** Opening DATA PROVIDED block **

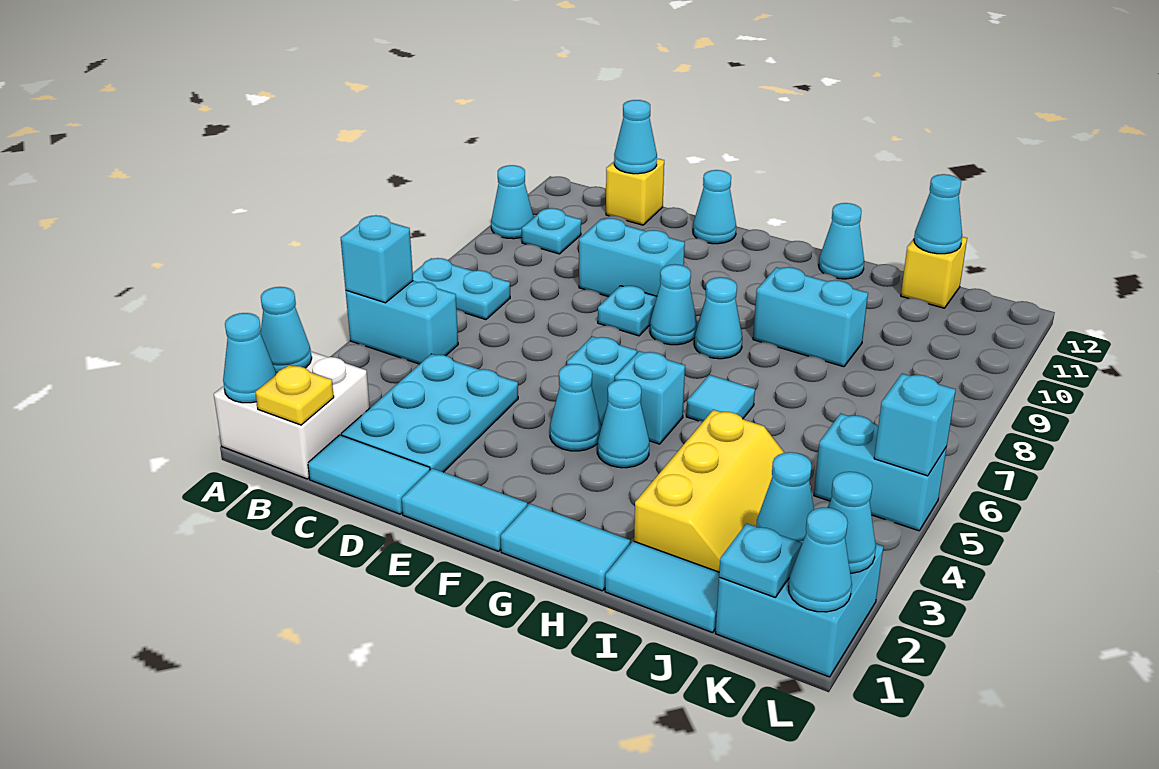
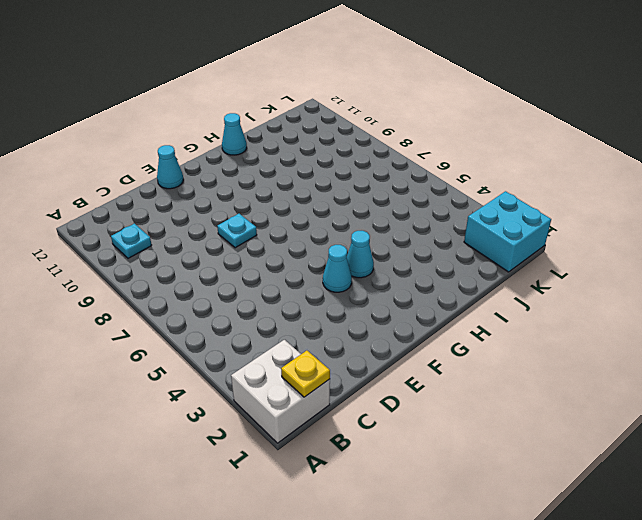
none -> cyan brick A5:B5 level 1
none -> cyan plate A7:B7 level 1
none -> cyan cone A10 level 1
none -> cyan tile C1:D1 level 1

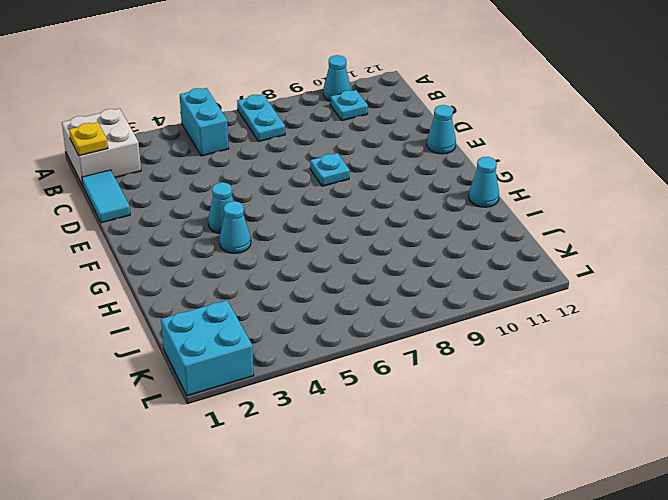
none -> cyan plate C2:D4 level 1
none -> yellow brick C12 level 1
none -> cyan brick D9:E9 level 1
none -> cyan tile E1:F1 level 1

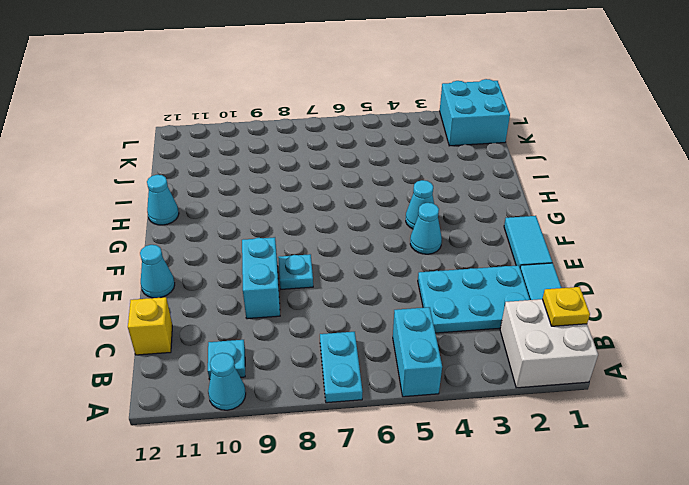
none -> cyan brick F5 level 1
none -> cyan cone F8 level 1
none -> cyan tile G1:H1 level 1
none -> cyan brick G5 level 1

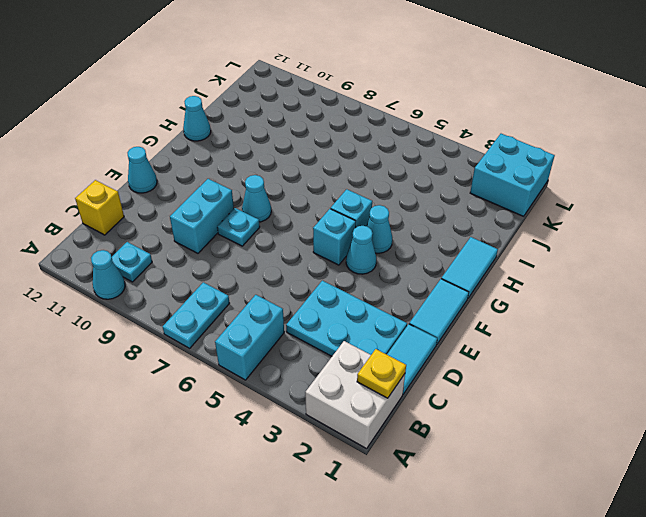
none -> cyan cone G8 level 1
none -> cyan tile H6 level 1
none -> cyan brick H9:I9 level 1
none -> cyan tile I1:J1 level 1

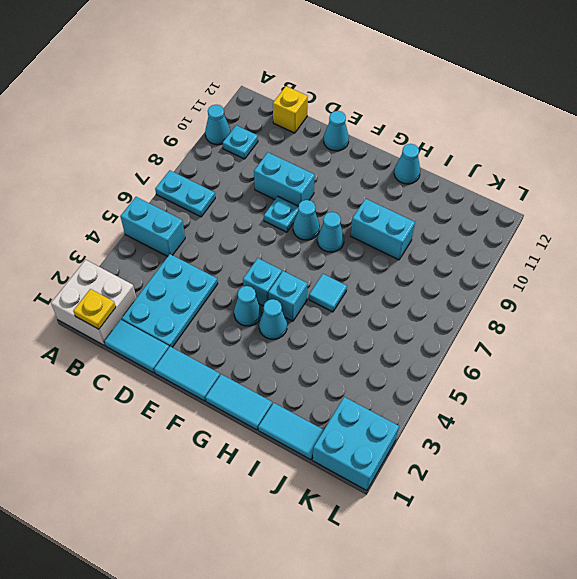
none -> yellow slope I2:J4 level 1 top I
none -> yellow brick J12 level 1
none -> cyan brick K5:L5 level 1
none -> cyan cone A1 level 2

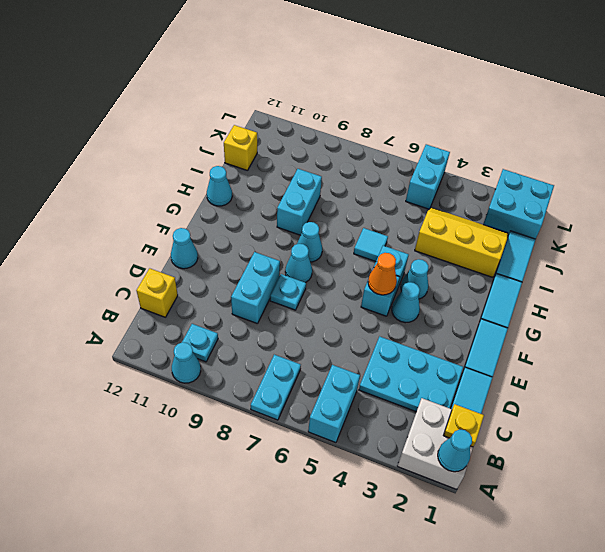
orange cone F5 level 2 -> none
none -> cyan cone A2 level 2
none -> cyan brick A5 level 2
none -> cyan cone C12 level 2
none -> cyan cone J12 level 2

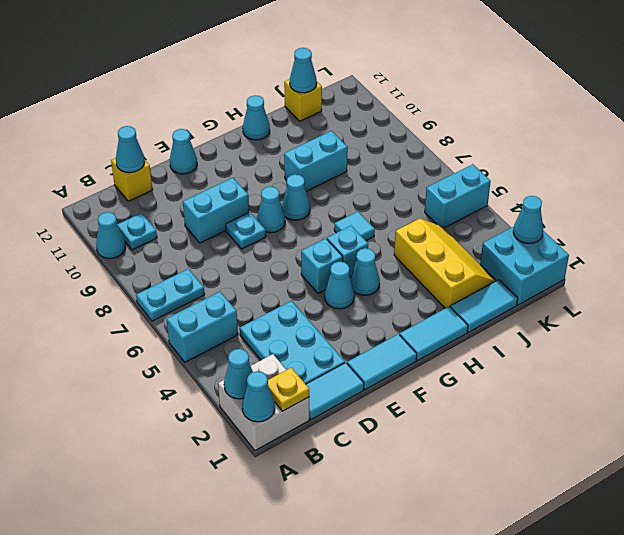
none -> cyan brick A5 level 2
none -> cyan plate K1 level 2
none -> cyan cone K2 level 2
none -> cyan cone L1 level 2

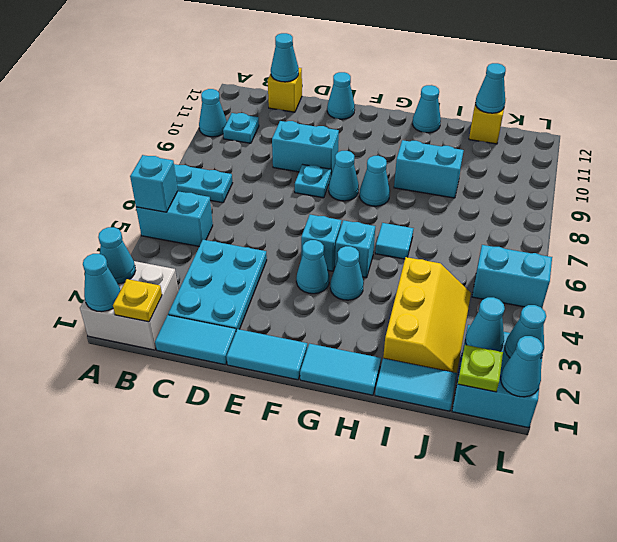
lime plate K1 level 2 -> cyan plate K1 level 2
none -> cyan brick L5 level 2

** Closing DATA PROVIDED block **

PROBLEM REQUIREMENTS:
From the line holding "none -> cyan brick H9:I9 level 1" down to the final line of the entries above, print every line exactly. Pictures do not go in.

TASK ANSWER:
none -> cyan brick H9:I9 level 1
none -> cyan tile I1:J1 level 1

none -> yellow slope I2:J4 level 1 top I
none -> yellow brick J12 level 1
none -> cyan brick K5:L5 level 1
none -> cyan cone A1 level 2

orange cone F5 level 2 -> none
none -> cyan cone A2 level 2
none -> cyan brick A5 level 2
none -> cyan cone C12 level 2
none -> cyan cone J12 level 2

none -> cyan brick A5 level 2
none -> cyan plate K1 level 2
none -> cyan cone K2 level 2
none -> cyan cone L1 level 2

lime plate K1 level 2 -> cyan plate K1 level 2
none -> cyan brick L5 level 2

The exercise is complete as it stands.